§ **LISTING**
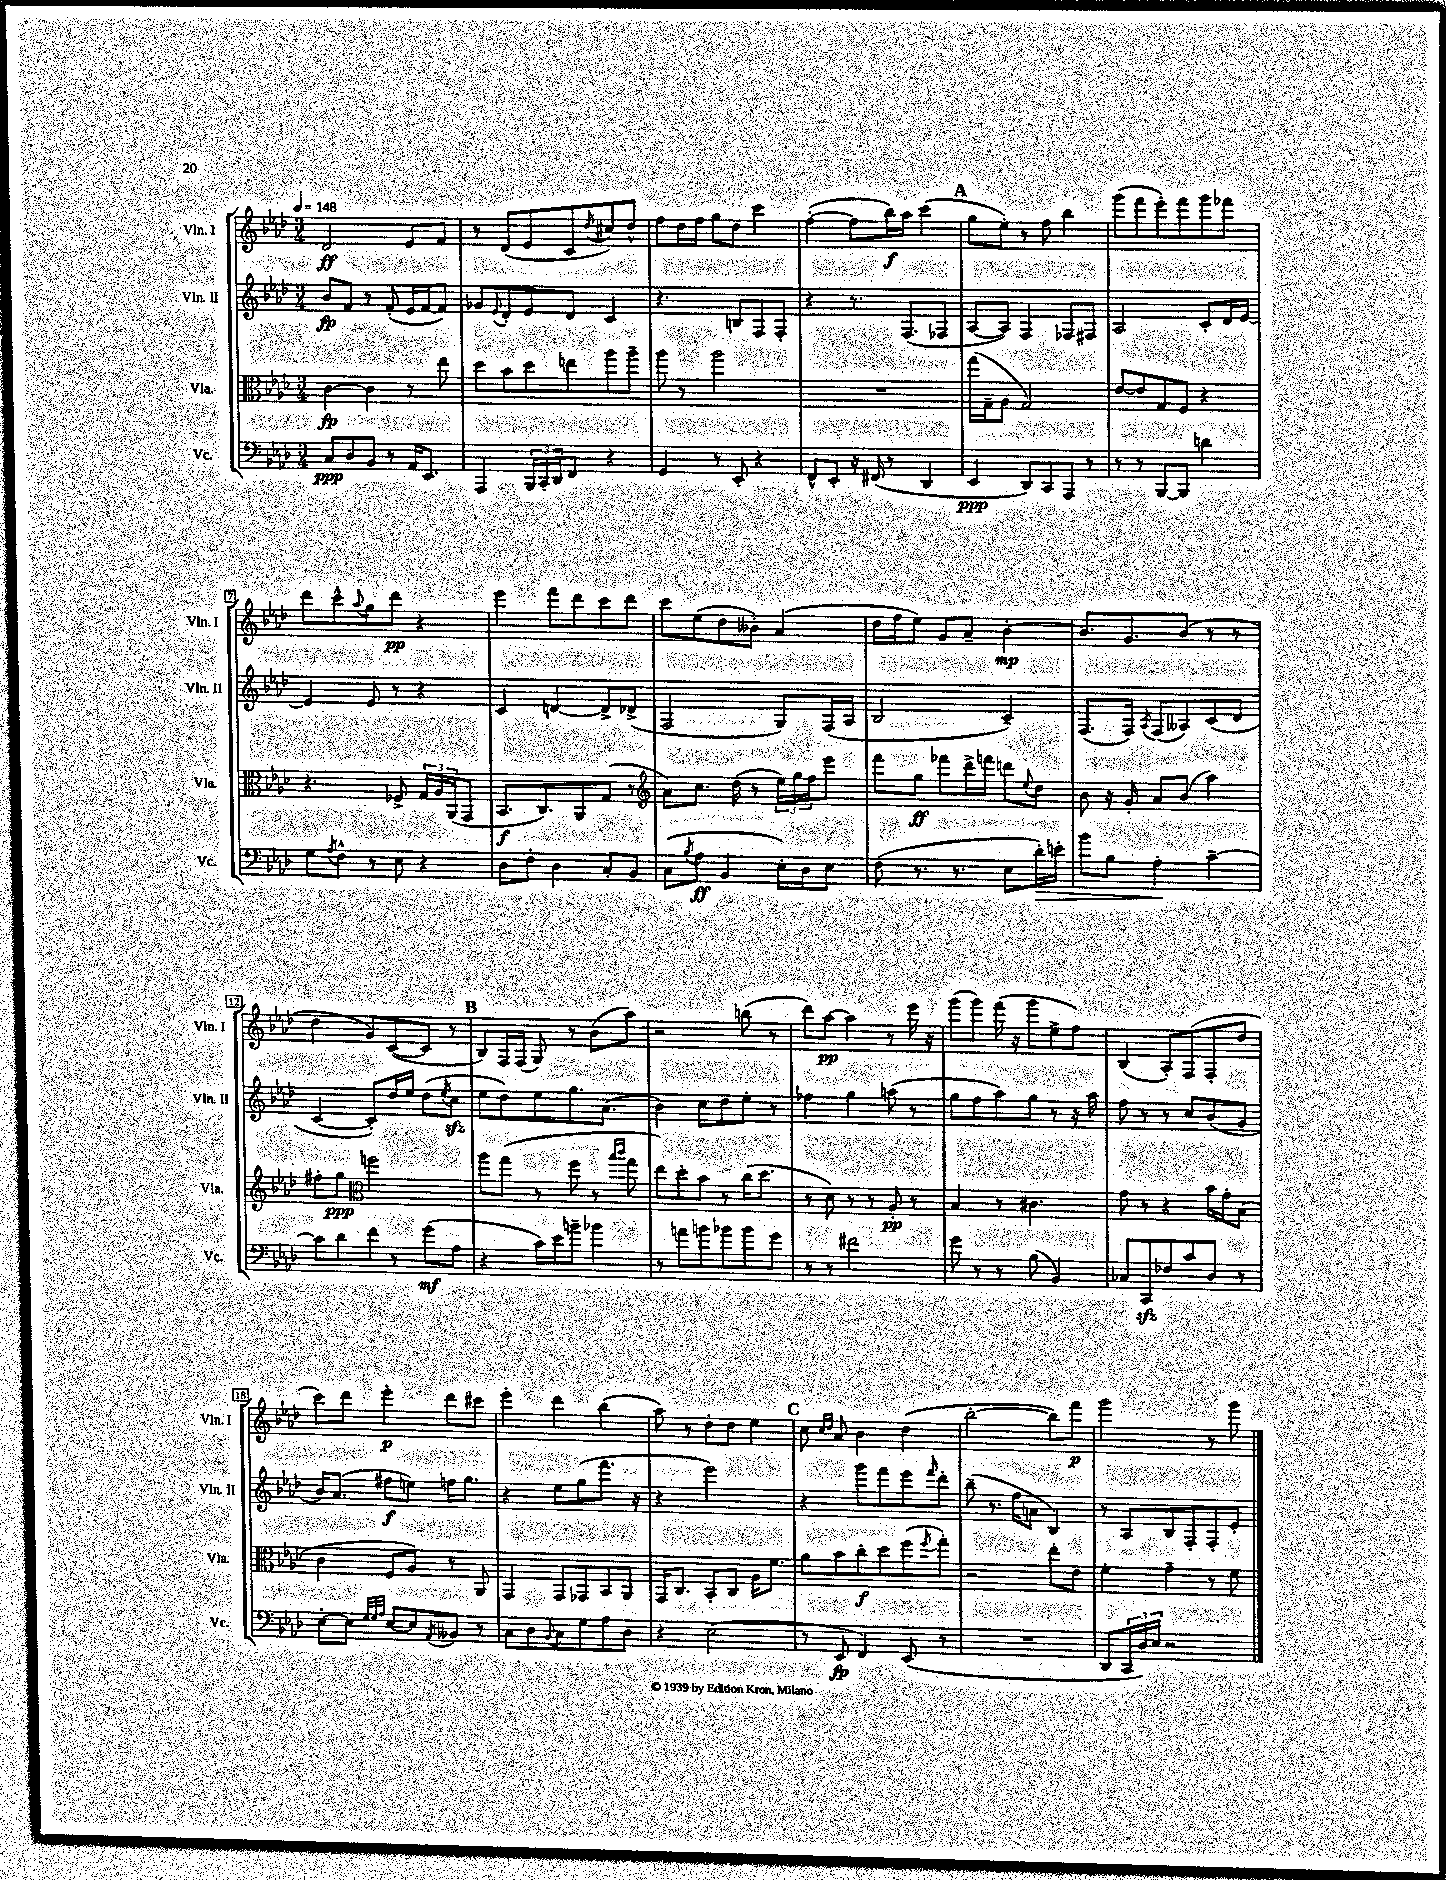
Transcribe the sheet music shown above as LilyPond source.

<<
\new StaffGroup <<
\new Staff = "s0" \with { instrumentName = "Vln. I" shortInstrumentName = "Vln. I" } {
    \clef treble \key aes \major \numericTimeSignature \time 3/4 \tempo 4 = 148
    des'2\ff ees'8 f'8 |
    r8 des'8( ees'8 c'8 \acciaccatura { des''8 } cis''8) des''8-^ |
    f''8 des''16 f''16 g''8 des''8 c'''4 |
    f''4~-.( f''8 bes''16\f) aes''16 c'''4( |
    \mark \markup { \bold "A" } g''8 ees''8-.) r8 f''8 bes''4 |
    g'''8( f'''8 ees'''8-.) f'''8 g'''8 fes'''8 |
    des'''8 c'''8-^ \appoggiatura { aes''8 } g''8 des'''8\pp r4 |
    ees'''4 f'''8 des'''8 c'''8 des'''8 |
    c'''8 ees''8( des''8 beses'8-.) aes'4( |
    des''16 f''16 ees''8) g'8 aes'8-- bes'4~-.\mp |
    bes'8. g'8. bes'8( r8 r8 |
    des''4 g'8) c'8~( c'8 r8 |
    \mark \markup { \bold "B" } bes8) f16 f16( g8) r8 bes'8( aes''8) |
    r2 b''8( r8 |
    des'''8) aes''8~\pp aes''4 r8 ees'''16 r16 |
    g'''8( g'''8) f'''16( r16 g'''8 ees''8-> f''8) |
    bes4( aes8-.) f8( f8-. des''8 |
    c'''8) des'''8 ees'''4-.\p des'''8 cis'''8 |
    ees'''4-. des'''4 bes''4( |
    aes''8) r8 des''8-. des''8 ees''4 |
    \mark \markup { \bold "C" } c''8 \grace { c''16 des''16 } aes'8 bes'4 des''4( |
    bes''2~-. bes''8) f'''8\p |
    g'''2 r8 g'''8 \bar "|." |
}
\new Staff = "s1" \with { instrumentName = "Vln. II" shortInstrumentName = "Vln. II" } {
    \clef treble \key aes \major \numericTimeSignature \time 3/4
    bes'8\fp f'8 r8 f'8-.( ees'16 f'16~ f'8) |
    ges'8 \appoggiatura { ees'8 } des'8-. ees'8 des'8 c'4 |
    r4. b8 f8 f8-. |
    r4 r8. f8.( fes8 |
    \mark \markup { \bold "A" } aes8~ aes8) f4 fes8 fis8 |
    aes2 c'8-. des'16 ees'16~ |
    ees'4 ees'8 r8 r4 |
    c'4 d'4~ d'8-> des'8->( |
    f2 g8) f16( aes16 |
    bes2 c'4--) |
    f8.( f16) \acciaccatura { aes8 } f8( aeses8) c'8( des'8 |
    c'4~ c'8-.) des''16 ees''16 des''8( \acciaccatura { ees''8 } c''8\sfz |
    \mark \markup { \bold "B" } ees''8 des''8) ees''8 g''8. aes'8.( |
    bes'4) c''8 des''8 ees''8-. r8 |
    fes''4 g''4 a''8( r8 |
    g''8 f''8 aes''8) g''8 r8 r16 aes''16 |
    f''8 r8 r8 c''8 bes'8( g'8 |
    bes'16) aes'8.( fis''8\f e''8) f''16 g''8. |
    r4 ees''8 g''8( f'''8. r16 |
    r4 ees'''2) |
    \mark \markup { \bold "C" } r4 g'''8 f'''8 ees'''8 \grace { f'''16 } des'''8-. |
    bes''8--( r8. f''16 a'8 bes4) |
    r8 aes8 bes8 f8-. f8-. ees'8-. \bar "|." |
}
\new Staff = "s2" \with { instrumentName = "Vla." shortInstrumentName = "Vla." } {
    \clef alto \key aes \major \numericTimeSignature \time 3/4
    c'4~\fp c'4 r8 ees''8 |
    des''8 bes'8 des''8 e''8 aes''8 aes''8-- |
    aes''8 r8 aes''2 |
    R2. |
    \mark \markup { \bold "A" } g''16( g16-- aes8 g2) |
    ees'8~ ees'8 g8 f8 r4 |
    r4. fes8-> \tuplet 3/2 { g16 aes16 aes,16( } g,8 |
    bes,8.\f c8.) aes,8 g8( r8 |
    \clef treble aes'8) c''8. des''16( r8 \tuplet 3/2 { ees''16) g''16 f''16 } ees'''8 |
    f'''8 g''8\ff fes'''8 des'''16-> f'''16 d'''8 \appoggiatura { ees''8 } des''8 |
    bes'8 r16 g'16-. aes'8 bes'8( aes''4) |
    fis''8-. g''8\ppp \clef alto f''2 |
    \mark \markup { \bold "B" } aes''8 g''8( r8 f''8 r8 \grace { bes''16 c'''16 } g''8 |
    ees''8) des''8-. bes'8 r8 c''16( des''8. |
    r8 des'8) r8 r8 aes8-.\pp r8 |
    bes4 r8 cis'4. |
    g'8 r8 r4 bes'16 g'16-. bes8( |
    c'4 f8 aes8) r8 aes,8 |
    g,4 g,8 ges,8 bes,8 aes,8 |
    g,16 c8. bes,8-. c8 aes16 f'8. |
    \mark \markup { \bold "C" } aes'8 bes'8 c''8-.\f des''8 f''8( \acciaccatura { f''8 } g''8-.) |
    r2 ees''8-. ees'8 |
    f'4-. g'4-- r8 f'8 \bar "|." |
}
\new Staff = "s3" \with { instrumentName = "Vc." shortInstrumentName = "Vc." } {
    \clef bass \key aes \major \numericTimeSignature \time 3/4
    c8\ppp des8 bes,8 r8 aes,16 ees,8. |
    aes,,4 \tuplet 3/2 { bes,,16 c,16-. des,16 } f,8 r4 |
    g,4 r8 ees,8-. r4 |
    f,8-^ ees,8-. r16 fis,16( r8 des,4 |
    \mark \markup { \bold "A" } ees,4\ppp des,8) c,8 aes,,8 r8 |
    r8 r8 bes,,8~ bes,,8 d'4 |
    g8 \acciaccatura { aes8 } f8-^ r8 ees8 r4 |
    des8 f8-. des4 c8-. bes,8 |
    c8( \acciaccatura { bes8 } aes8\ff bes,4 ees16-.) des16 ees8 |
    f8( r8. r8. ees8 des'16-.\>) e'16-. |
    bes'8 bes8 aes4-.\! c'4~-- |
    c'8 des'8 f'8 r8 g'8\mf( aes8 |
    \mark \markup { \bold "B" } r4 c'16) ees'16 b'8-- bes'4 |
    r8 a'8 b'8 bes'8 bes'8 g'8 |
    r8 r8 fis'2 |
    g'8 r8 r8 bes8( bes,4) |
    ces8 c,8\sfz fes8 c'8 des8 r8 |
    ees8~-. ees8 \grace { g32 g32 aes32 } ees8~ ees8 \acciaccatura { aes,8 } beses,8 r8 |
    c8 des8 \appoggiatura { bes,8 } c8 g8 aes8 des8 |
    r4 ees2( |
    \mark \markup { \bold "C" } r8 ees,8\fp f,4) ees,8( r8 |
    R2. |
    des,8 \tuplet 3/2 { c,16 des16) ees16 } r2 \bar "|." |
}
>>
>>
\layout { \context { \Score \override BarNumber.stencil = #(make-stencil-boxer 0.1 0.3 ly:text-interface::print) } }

§ **EXERCISE TASK**
Filter the rows above, keeping every line that contains the string "time" and copying each one in full. Case counts.

§ **RESULT**
    \clef treble \key aes \major \numericTimeSignature \time 3/4 \tempo 4 = 148
    \clef treble \key aes \major \numericTimeSignature \time 3/4
    \clef alto \key aes \major \numericTimeSignature \time 3/4
    \clef bass \key aes \major \numericTimeSignature \time 3/4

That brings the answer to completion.